Copy the lines running from the one that contains "white bell [671,121,735,218]" to the end of the entries below, exactly and with no pictures.

** Opening Supplied entries block **

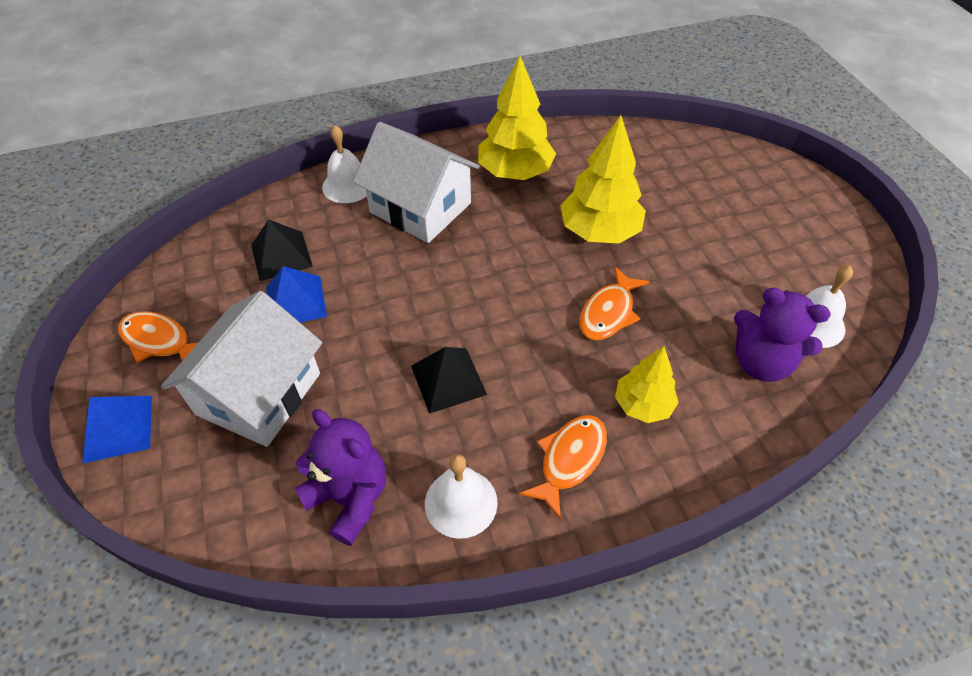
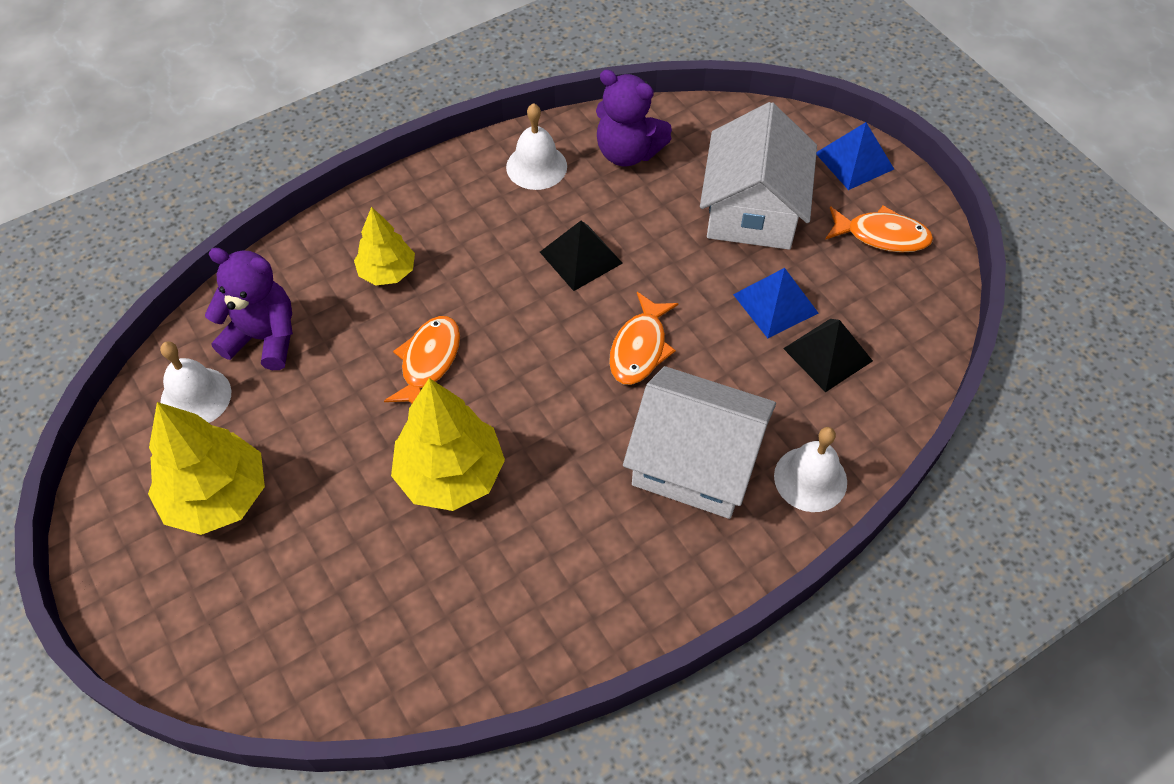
camera: 165 degrees right, 5 degrees up
yellow tree [478,56,556,180] -> yellow tree moved to [148,402,265,535]
orange fish [519,415,607,520] -> orange fish moved to [609,292,678,385]

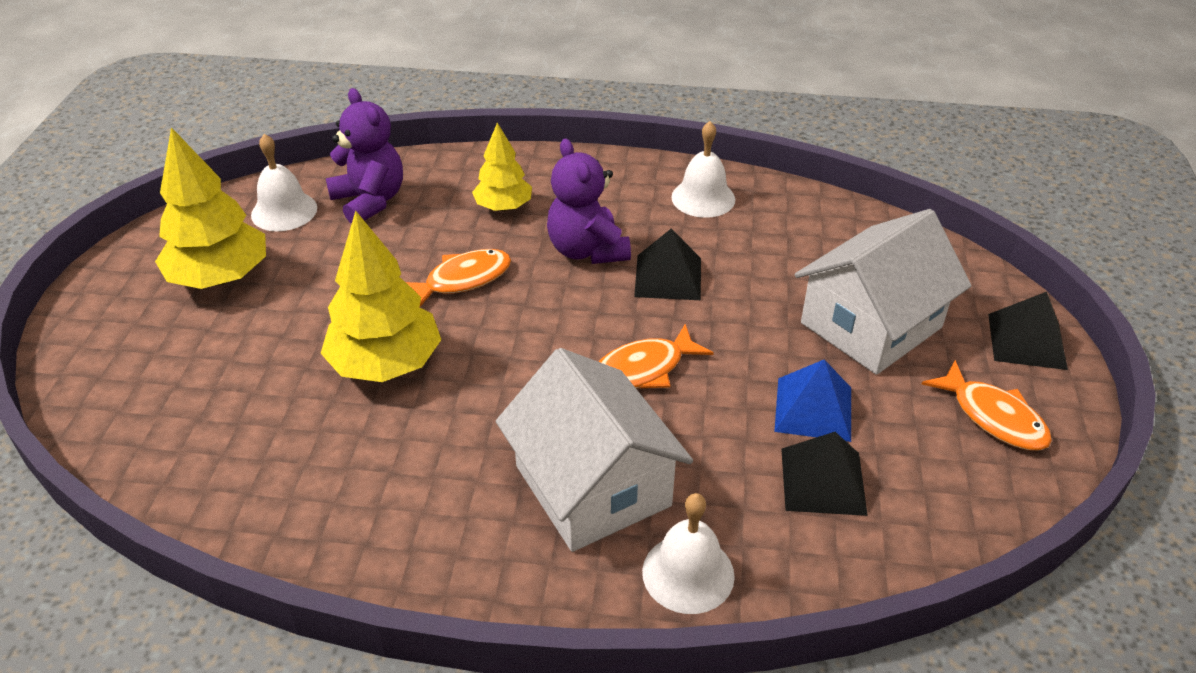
camera: 40 degrees right, 15 degrees down
purple teddy bear [596,70,672,167] -> purple teddy bear moved to [547,138,631,264]
blue pyramid [816,122,894,190] -> black pyramid [988,292,1068,370]

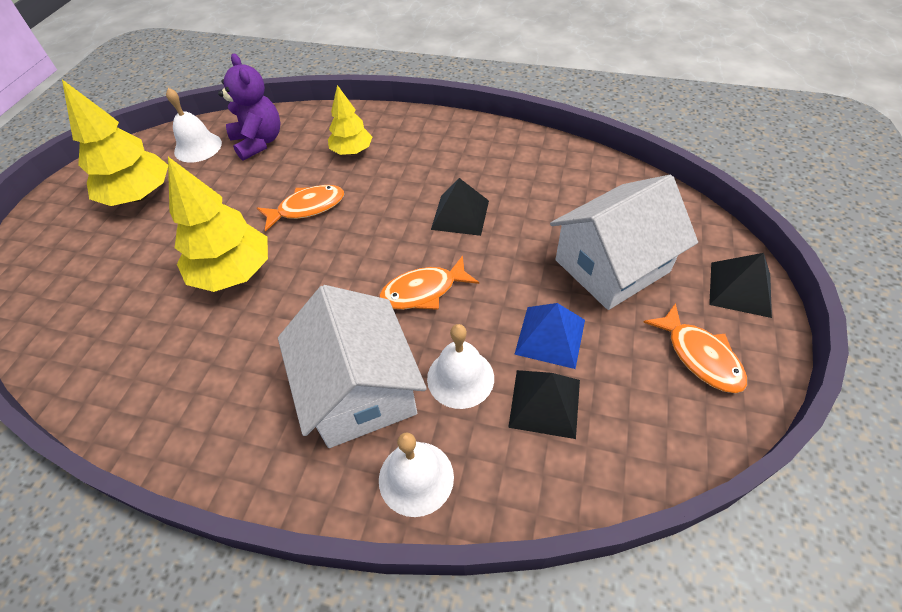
camera: 10 degrees right, 10 degrees up
purple teddy bear [547,138,631,264] -> none
white bell [671,121,735,218] -> white bell moved to [427,324,494,409]

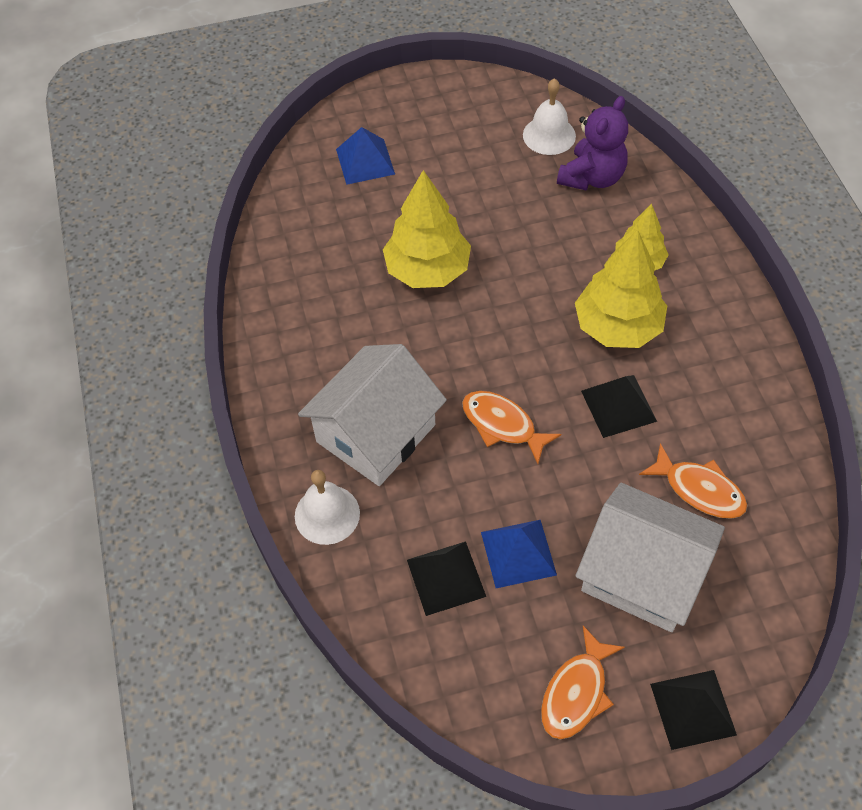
camera: 60 degrees right, 5 degrees up
yellow tree [62,80,168,206] -> yellow tree moved to [575,230,667,348]
orange fish [257,185,344,232] -> orange fish moved to [639,443,747,519]
white bell [427,324,494,409] -> none
none -> blue pyramid [336,127,395,185]

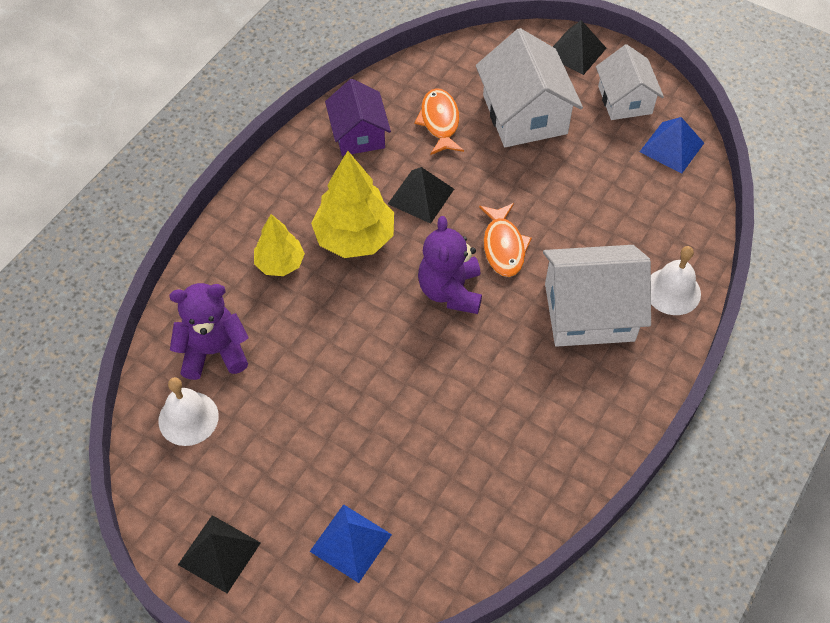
camera: 135 degrees left, 0 degrees up
yellow tree [383,170,471,288] -> none
black pyramid [407,541,486,616] -> black pyramid moved to [178,515,261,593]
blue pyramid [481,520,557,588] -> blue pyramid moved to [640,117,704,174]
orange fish [541,626,625,739] -> white house [596,44,664,120]
none -> purple house [325,79,391,156]
none -> purple teddy bear [418,216,482,314]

** Closing Supplied entries block **

__Answer to this problem__.
white bell [671,121,735,218] -> white bell moved to [427,324,494,409]

camera: 60 degrees right, 5 degrees up
yellow tree [62,80,168,206] -> yellow tree moved to [575,230,667,348]
orange fish [257,185,344,232] -> orange fish moved to [639,443,747,519]
white bell [427,324,494,409] -> none
none -> blue pyramid [336,127,395,185]

camera: 135 degrees left, 0 degrees up
yellow tree [383,170,471,288] -> none
black pyramid [407,541,486,616] -> black pyramid moved to [178,515,261,593]
blue pyramid [481,520,557,588] -> blue pyramid moved to [640,117,704,174]
orange fish [541,626,625,739] -> white house [596,44,664,120]
none -> purple house [325,79,391,156]
none -> purple teddy bear [418,216,482,314]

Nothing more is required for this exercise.